**Activity**: Take the entries below and print all of them exactly, please.

┌─ Extracted records

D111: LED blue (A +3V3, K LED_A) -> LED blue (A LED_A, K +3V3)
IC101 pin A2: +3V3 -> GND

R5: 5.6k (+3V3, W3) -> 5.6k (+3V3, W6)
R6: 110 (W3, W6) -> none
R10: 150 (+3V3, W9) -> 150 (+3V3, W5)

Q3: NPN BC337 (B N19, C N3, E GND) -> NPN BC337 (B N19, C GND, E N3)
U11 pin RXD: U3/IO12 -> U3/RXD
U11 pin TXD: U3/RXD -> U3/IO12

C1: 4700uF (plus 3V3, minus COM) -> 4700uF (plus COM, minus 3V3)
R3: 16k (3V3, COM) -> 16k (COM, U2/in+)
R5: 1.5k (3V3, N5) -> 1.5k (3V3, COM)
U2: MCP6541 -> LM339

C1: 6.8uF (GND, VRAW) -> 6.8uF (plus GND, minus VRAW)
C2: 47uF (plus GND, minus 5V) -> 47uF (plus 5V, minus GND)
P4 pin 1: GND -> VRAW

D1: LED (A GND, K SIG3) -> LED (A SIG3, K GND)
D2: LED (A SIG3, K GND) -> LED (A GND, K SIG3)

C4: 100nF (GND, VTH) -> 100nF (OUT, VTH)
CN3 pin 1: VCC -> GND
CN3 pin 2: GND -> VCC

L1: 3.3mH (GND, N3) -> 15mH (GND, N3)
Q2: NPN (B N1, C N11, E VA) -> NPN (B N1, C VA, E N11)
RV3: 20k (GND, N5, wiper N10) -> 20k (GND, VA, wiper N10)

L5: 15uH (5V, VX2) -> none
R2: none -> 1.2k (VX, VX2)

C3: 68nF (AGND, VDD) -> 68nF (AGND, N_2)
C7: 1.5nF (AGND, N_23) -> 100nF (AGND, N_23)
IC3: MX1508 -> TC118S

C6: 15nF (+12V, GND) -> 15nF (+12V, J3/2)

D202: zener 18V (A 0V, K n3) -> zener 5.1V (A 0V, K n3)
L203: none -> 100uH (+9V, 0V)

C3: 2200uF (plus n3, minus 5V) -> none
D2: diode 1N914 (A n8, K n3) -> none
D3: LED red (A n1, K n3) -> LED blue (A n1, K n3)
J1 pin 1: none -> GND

└─

**Written answer**:
D111: LED blue (A +3V3, K LED_A) -> LED blue (A LED_A, K +3V3)
IC101 pin A2: +3V3 -> GND

R5: 5.6k (+3V3, W3) -> 5.6k (+3V3, W6)
R6: 110 (W3, W6) -> none
R10: 150 (+3V3, W9) -> 150 (+3V3, W5)

Q3: NPN BC337 (B N19, C N3, E GND) -> NPN BC337 (B N19, C GND, E N3)
U11 pin RXD: U3/IO12 -> U3/RXD
U11 pin TXD: U3/RXD -> U3/IO12

C1: 4700uF (plus 3V3, minus COM) -> 4700uF (plus COM, minus 3V3)
R3: 16k (3V3, COM) -> 16k (COM, U2/in+)
R5: 1.5k (3V3, N5) -> 1.5k (3V3, COM)
U2: MCP6541 -> LM339

C1: 6.8uF (GND, VRAW) -> 6.8uF (plus GND, minus VRAW)
C2: 47uF (plus GND, minus 5V) -> 47uF (plus 5V, minus GND)
P4 pin 1: GND -> VRAW

D1: LED (A GND, K SIG3) -> LED (A SIG3, K GND)
D2: LED (A SIG3, K GND) -> LED (A GND, K SIG3)

C4: 100nF (GND, VTH) -> 100nF (OUT, VTH)
CN3 pin 1: VCC -> GND
CN3 pin 2: GND -> VCC

L1: 3.3mH (GND, N3) -> 15mH (GND, N3)
Q2: NPN (B N1, C N11, E VA) -> NPN (B N1, C VA, E N11)
RV3: 20k (GND, N5, wiper N10) -> 20k (GND, VA, wiper N10)

L5: 15uH (5V, VX2) -> none
R2: none -> 1.2k (VX, VX2)

C3: 68nF (AGND, VDD) -> 68nF (AGND, N_2)
C7: 1.5nF (AGND, N_23) -> 100nF (AGND, N_23)
IC3: MX1508 -> TC118S

C6: 15nF (+12V, GND) -> 15nF (+12V, J3/2)

D202: zener 18V (A 0V, K n3) -> zener 5.1V (A 0V, K n3)
L203: none -> 100uH (+9V, 0V)

C3: 2200uF (plus n3, minus 5V) -> none
D2: diode 1N914 (A n8, K n3) -> none
D3: LED red (A n1, K n3) -> LED blue (A n1, K n3)
J1 pin 1: none -> GND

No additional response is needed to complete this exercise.